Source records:
==================================================

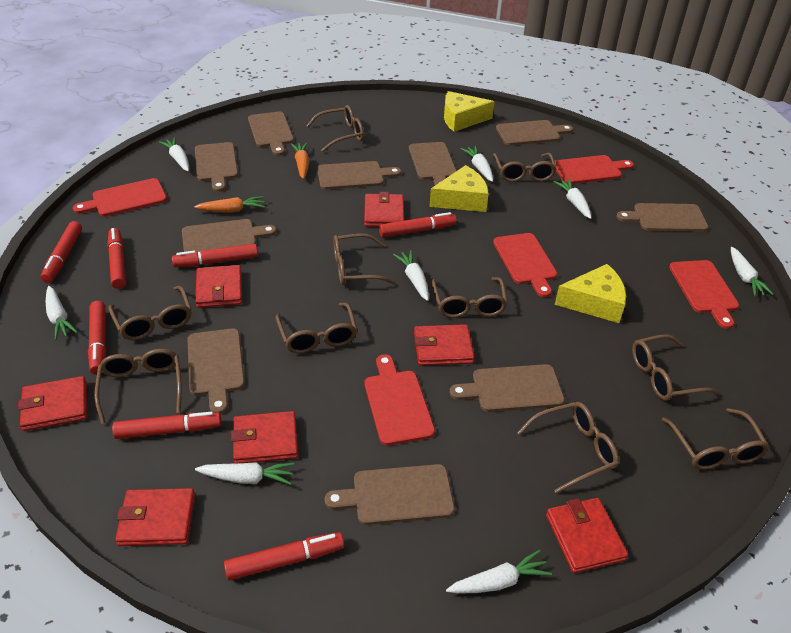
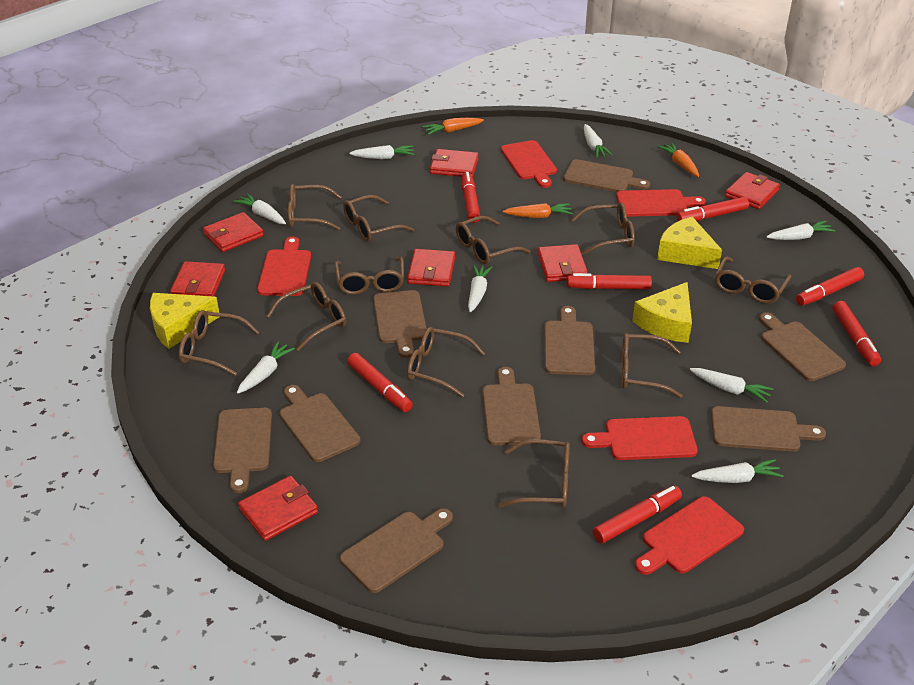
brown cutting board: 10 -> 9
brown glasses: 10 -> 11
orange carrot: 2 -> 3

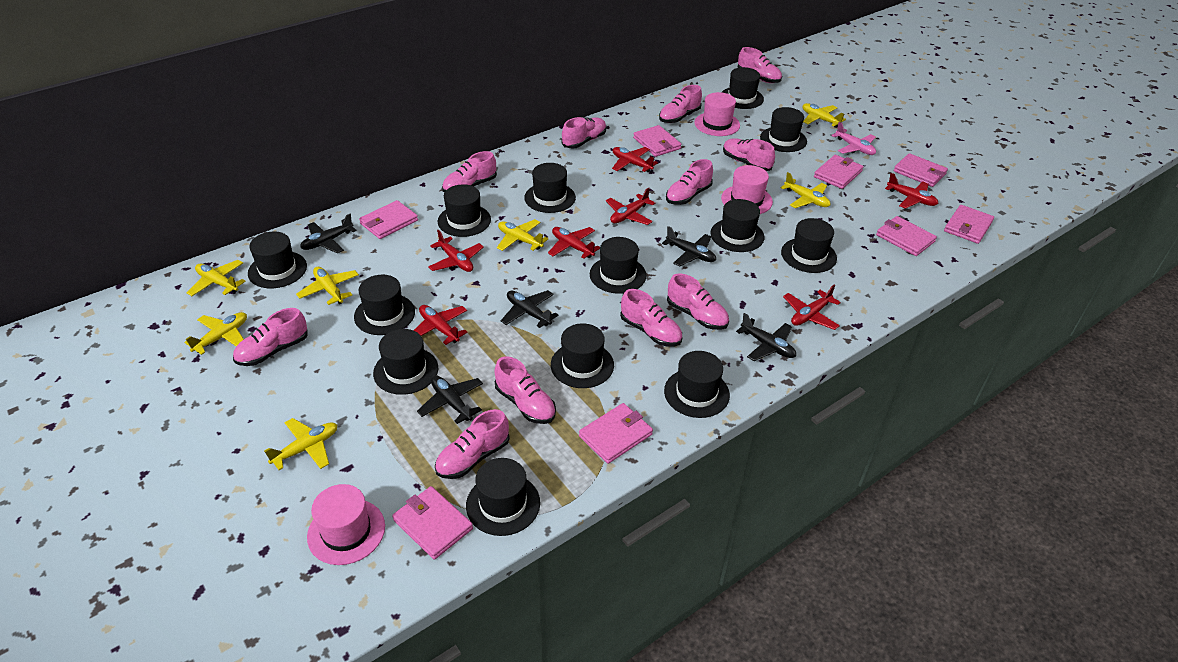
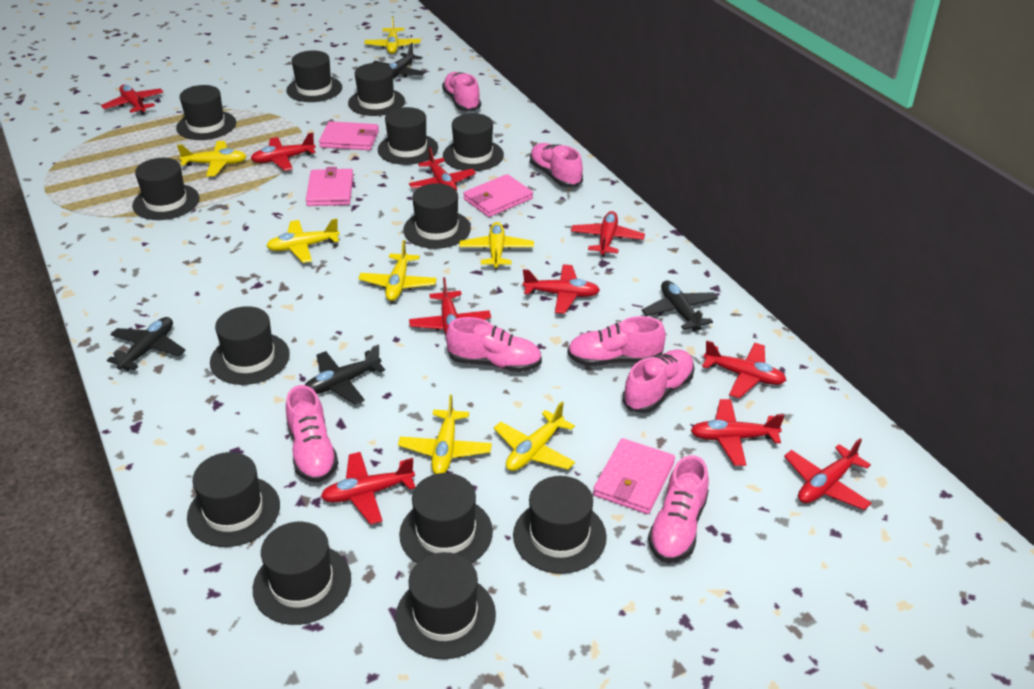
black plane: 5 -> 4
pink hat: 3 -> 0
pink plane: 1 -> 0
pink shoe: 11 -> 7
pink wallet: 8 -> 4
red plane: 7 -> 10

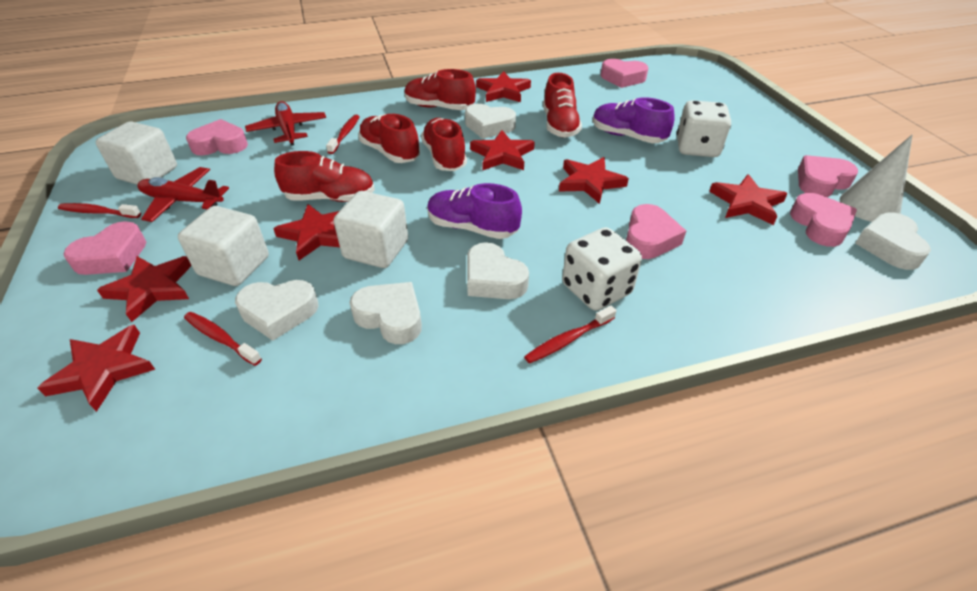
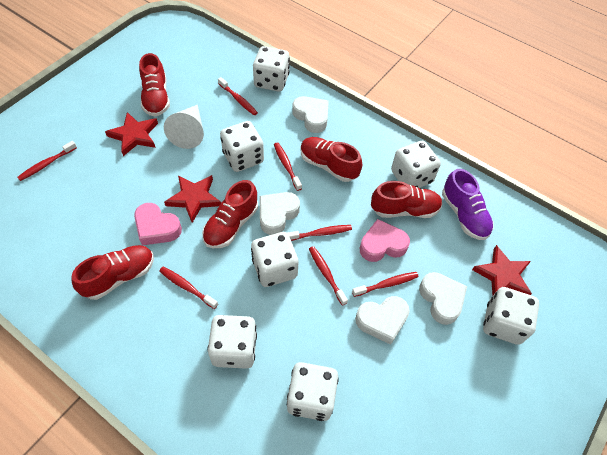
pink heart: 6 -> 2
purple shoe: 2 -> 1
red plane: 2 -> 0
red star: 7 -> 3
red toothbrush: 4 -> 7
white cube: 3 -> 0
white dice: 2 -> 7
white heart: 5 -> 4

==================================================

Work request:
Each line holding "brown" in the records should be copied out.

Result for this task:
brown cutting board: 10 -> 9
brown glasses: 10 -> 11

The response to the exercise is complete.